Before and after images
**********

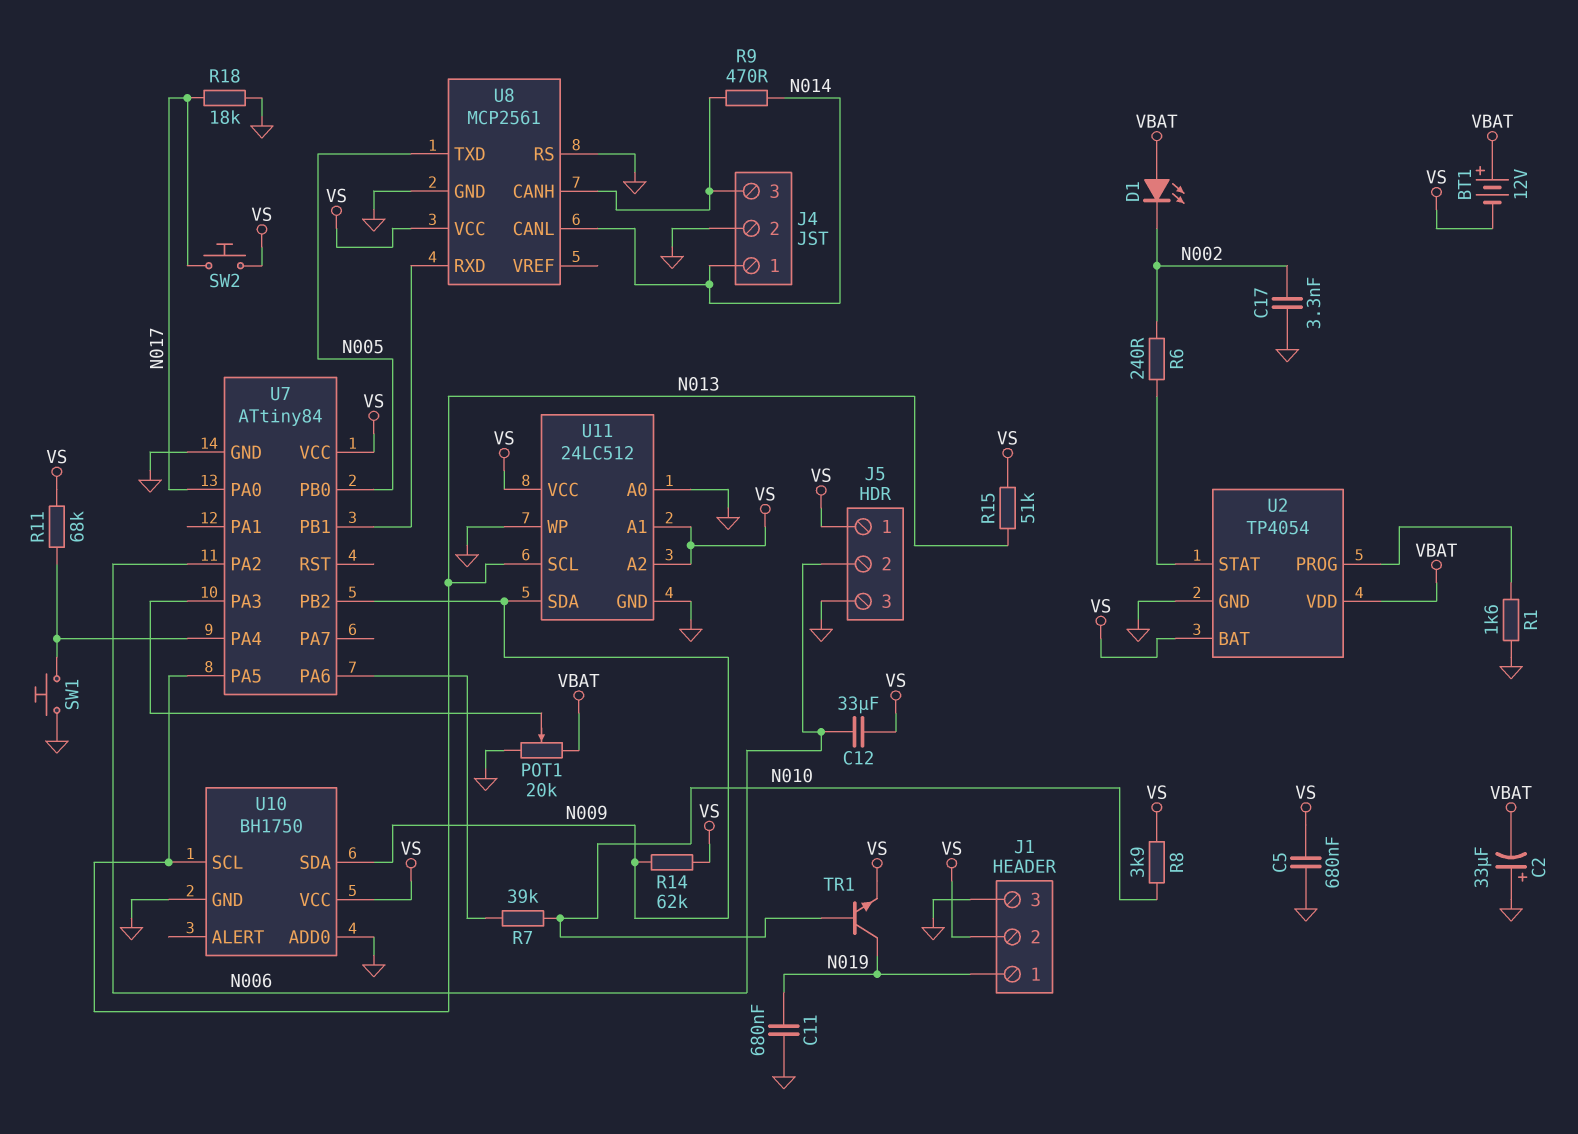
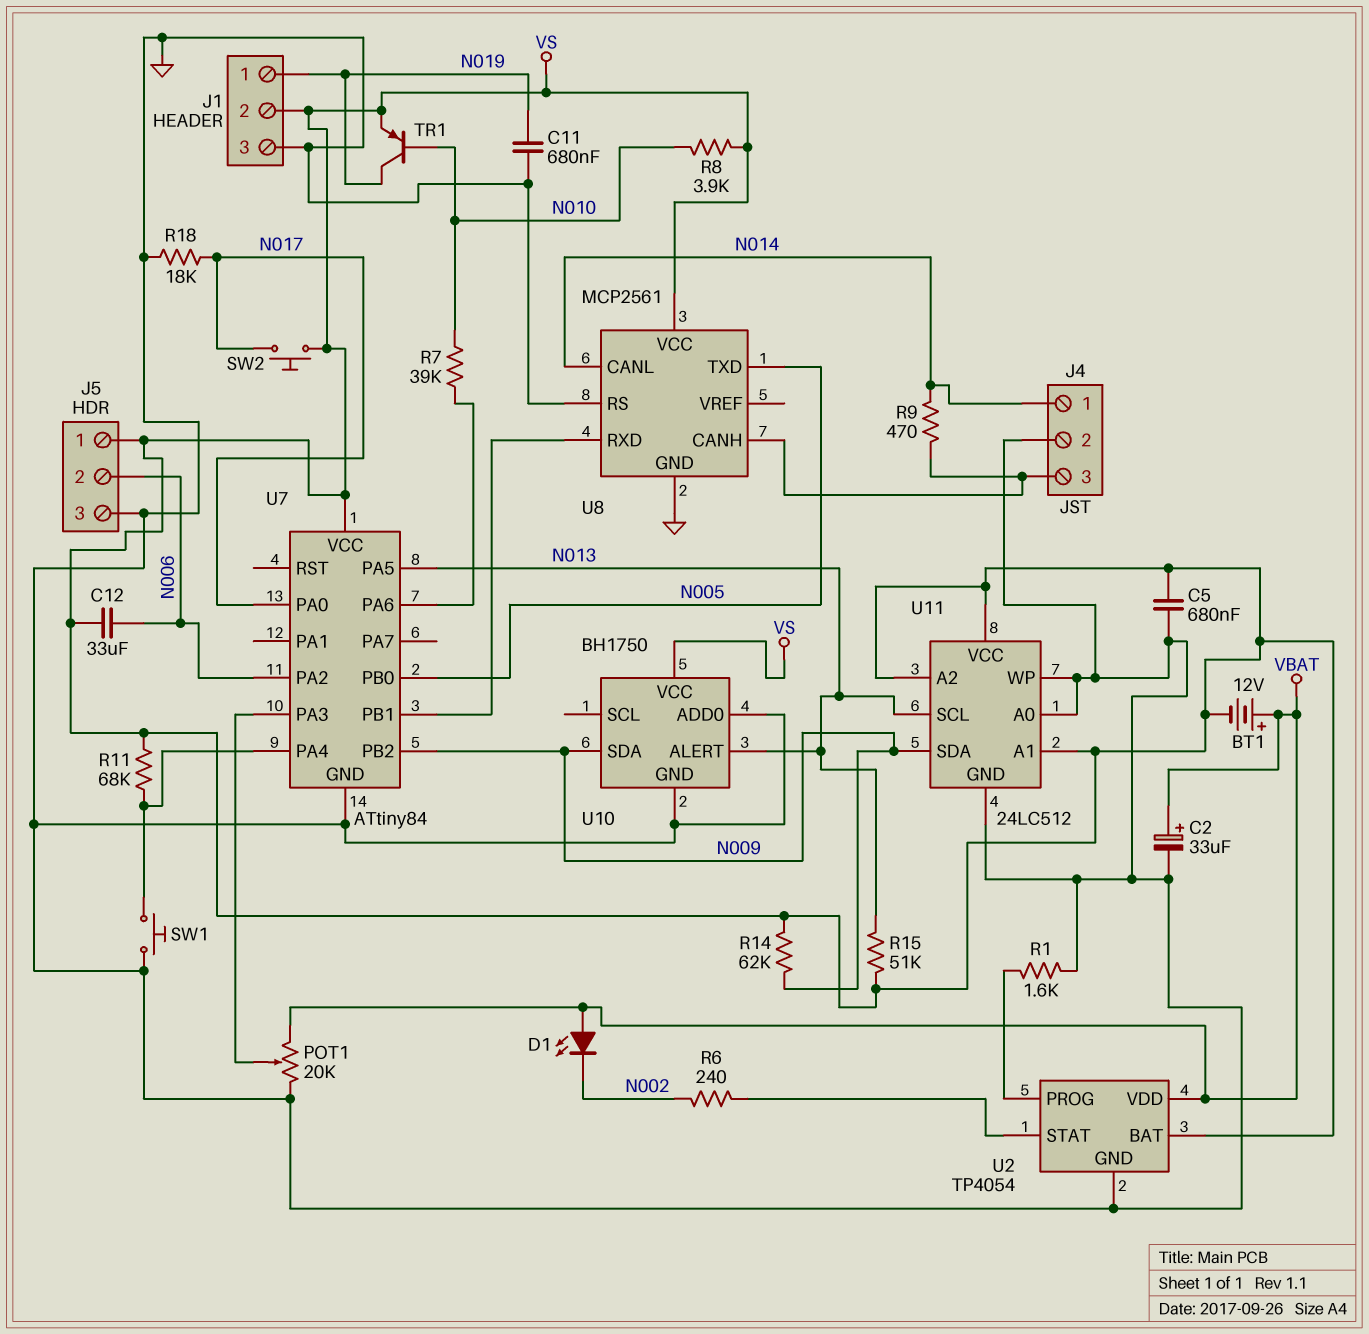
C2: 33uF (plus GND, minus VBAT) -> 33uF (plus VBAT, minus GND)
C17: 3.3nF (GND, N002) -> none
TR1: NPN (B N010, C N019, E VS) -> PNP (B N010, C N019, E VS)
U10 pin ALERT: none -> N013
U10 pin SCL: N013 -> none

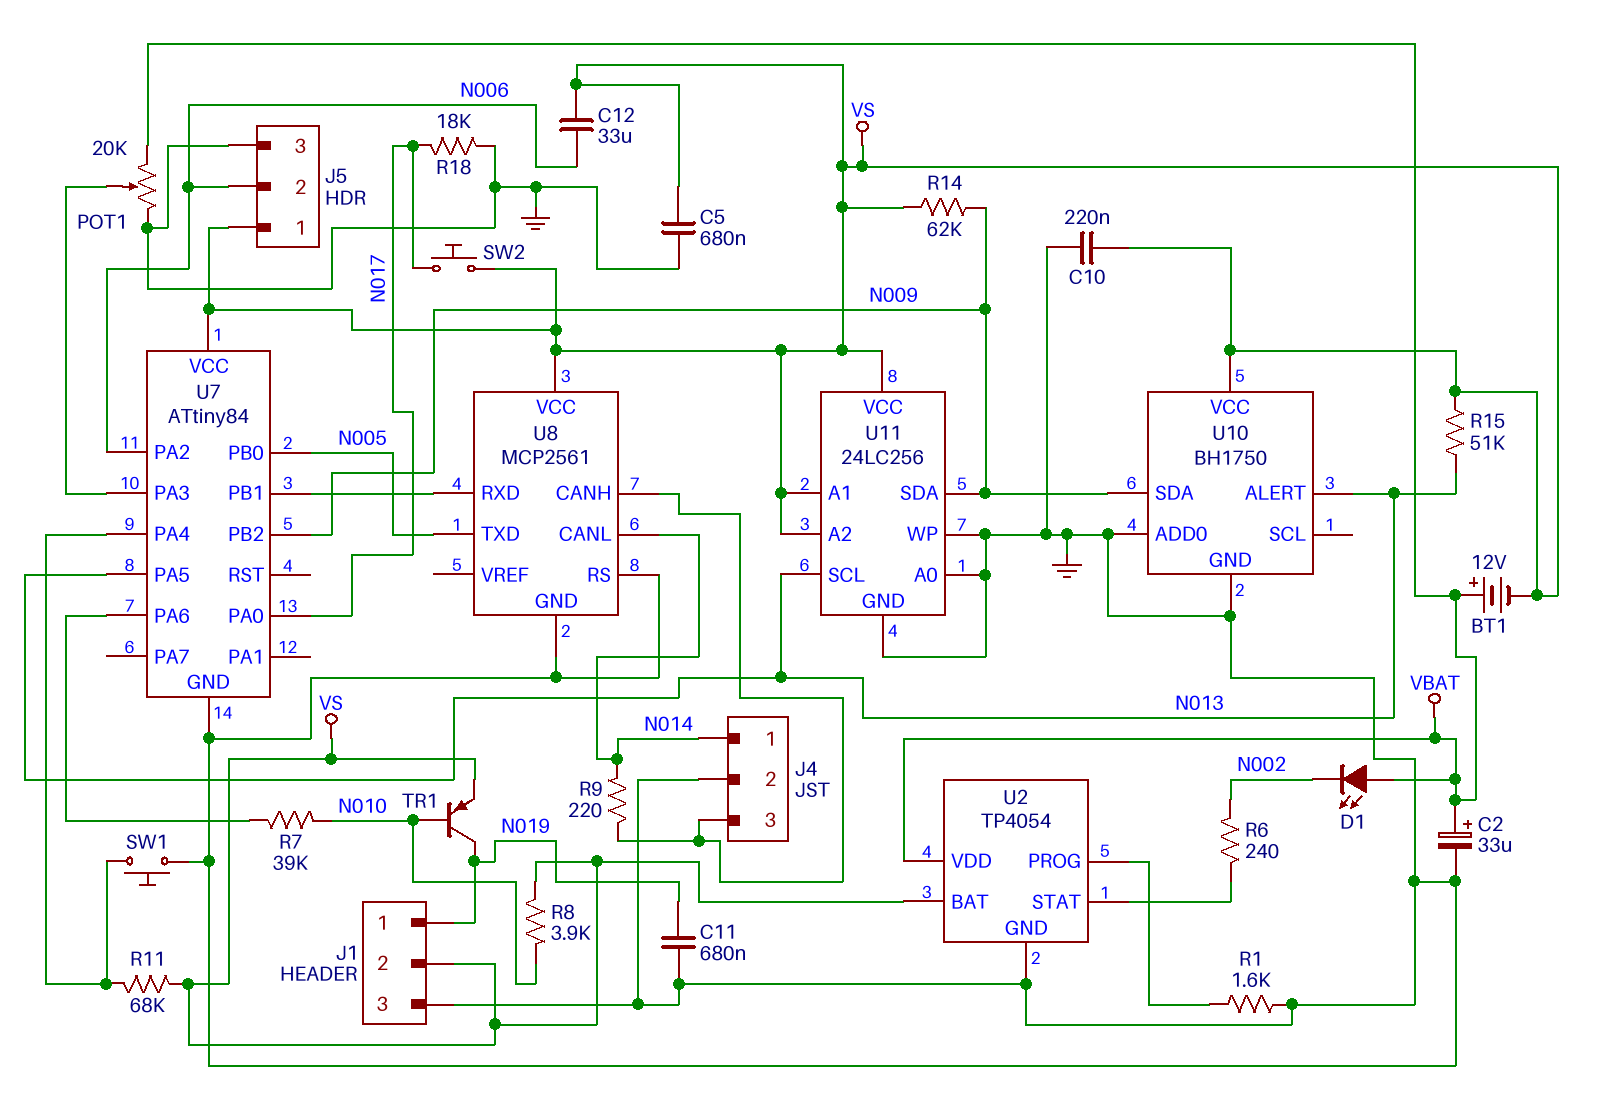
C10: none -> 220nF (GND, VS)
R9: 470 (J4/3, N014) -> 220 (J4/3, N014)
U11: 24LC512 -> 24LC256

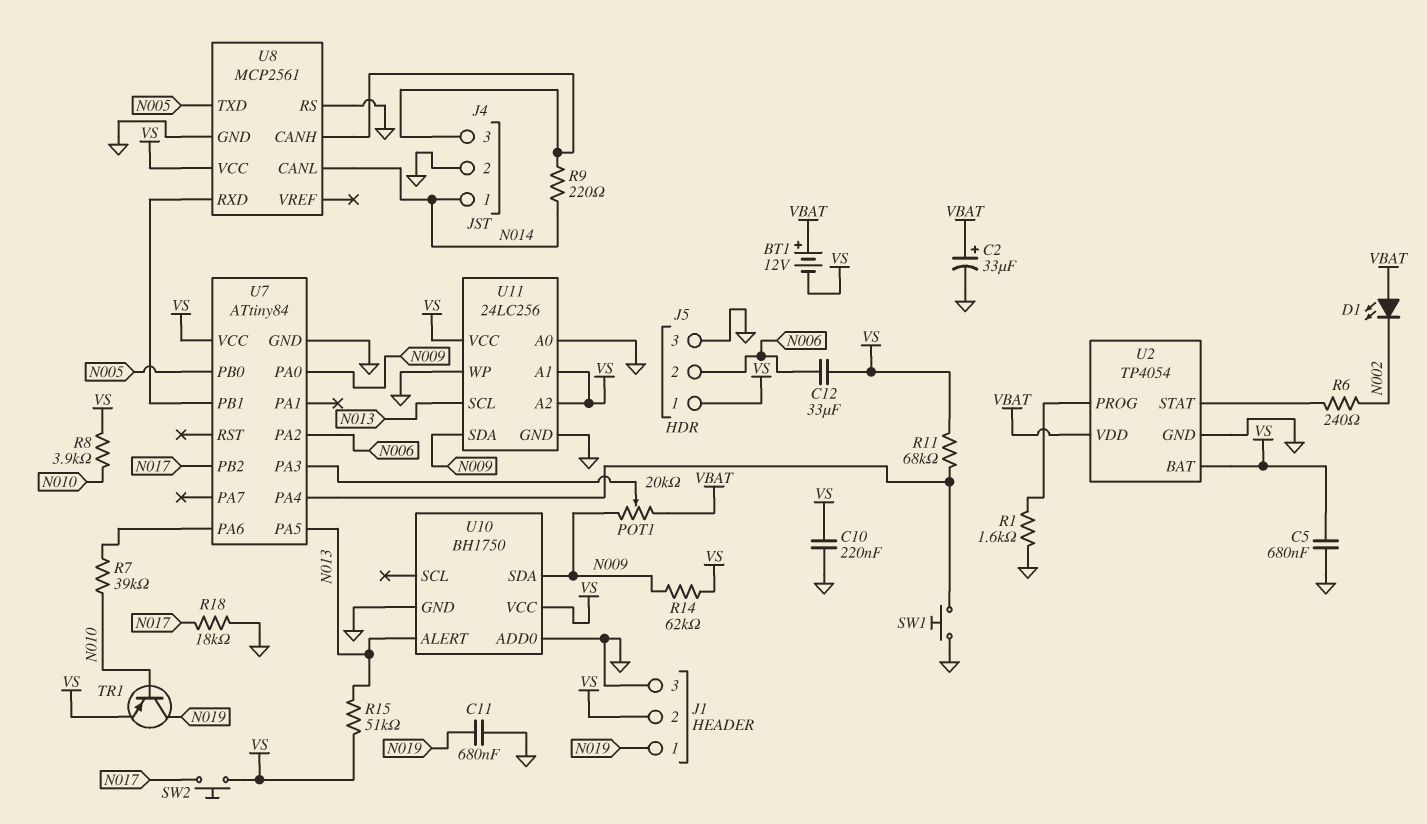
POT1: 20k (GND, VBAT, wiper U7/PA3) -> 20k (N009, VBAT, wiper U7/PA3)
U7 pin PA0: N017 -> N009
U7 pin PB2: N009 -> N017

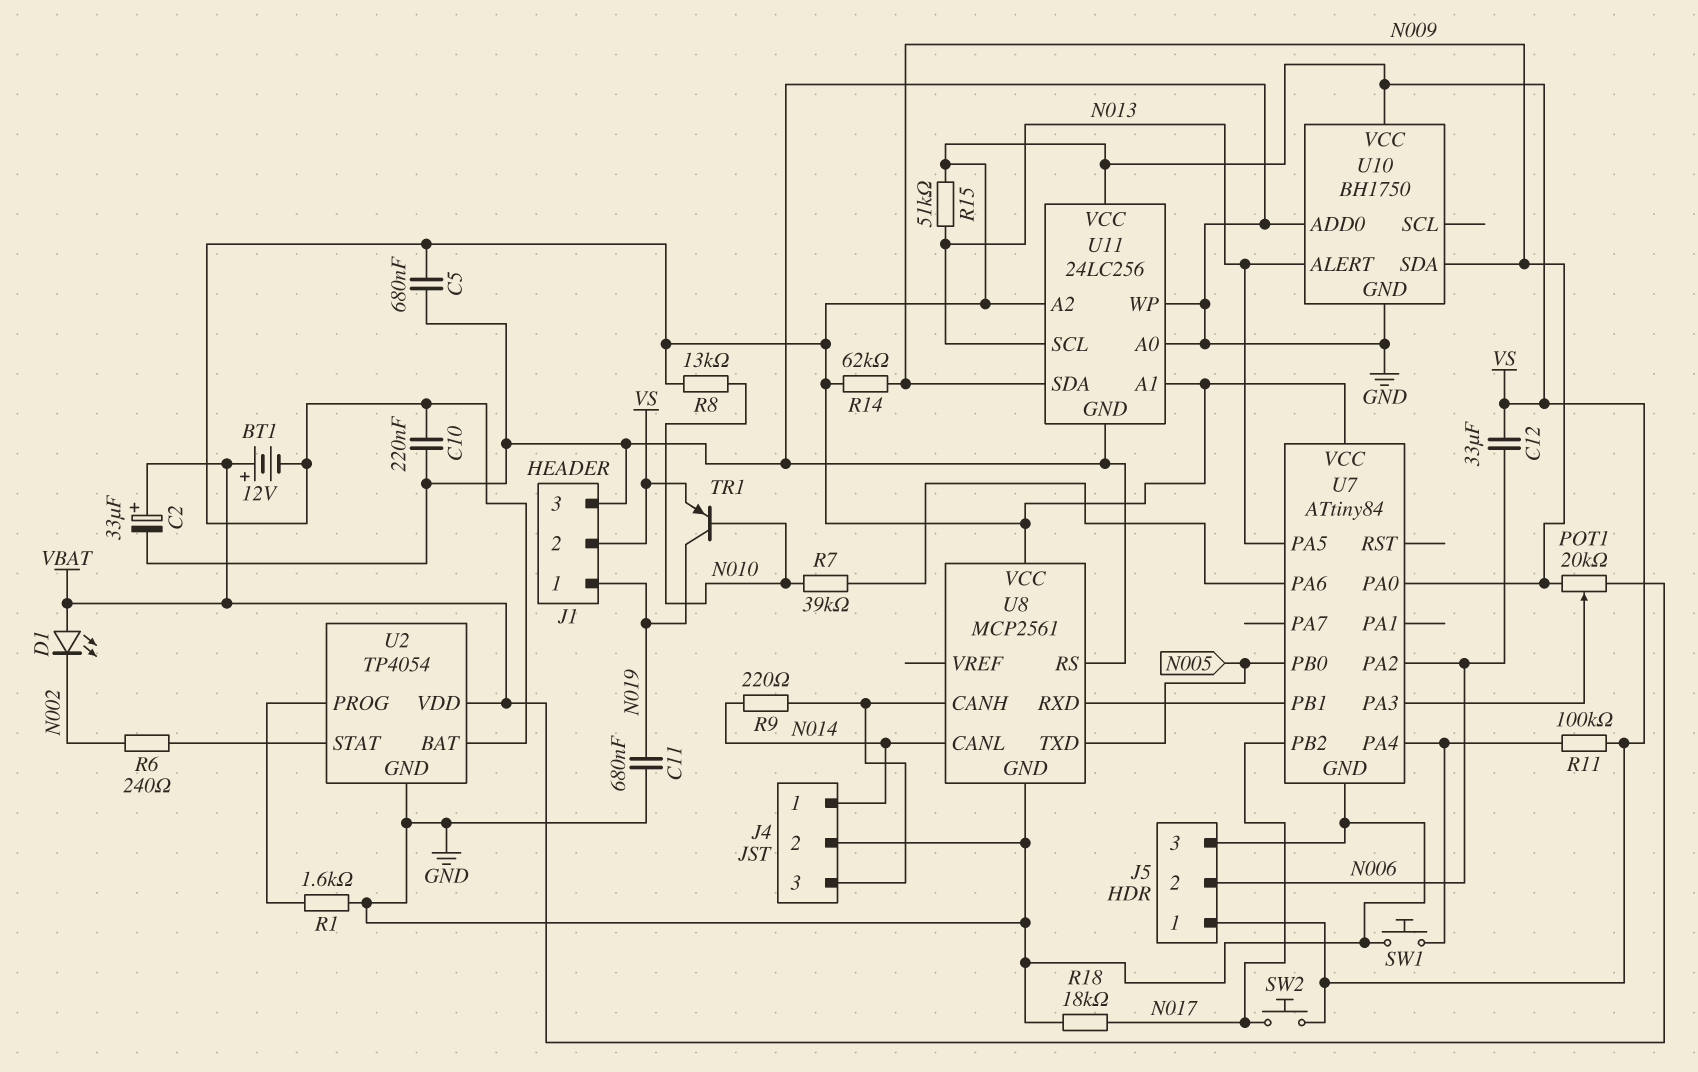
R8: 3.9k (N010, VS) -> 13k (N010, VS)
R11: 68k (U7/PA4, VS) -> 100k (U7/PA4, VS)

**********

The task: Transcribe nothing but the lines from the one containing "C10: none -> 220nF (GND, VS)" through the final line of the records, exactly as written and without pictures.

Task output:
C10: none -> 220nF (GND, VS)
R9: 470 (J4/3, N014) -> 220 (J4/3, N014)
U11: 24LC512 -> 24LC256

POT1: 20k (GND, VBAT, wiper U7/PA3) -> 20k (N009, VBAT, wiper U7/PA3)
U7 pin PA0: N017 -> N009
U7 pin PB2: N009 -> N017

R8: 3.9k (N010, VS) -> 13k (N010, VS)
R11: 68k (U7/PA4, VS) -> 100k (U7/PA4, VS)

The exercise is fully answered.